- **Work instructions**
Give back the entire listing that follows, exactly.

- **Supplied information**
>>>

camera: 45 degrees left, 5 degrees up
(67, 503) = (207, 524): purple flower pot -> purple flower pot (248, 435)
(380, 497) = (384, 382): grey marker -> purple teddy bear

<<<

- **Finished exercise**
camera: 45 degrees left, 5 degrees up
(67, 503) = (207, 524): purple flower pot -> purple flower pot (248, 435)
(380, 497) = (384, 382): grey marker -> purple teddy bear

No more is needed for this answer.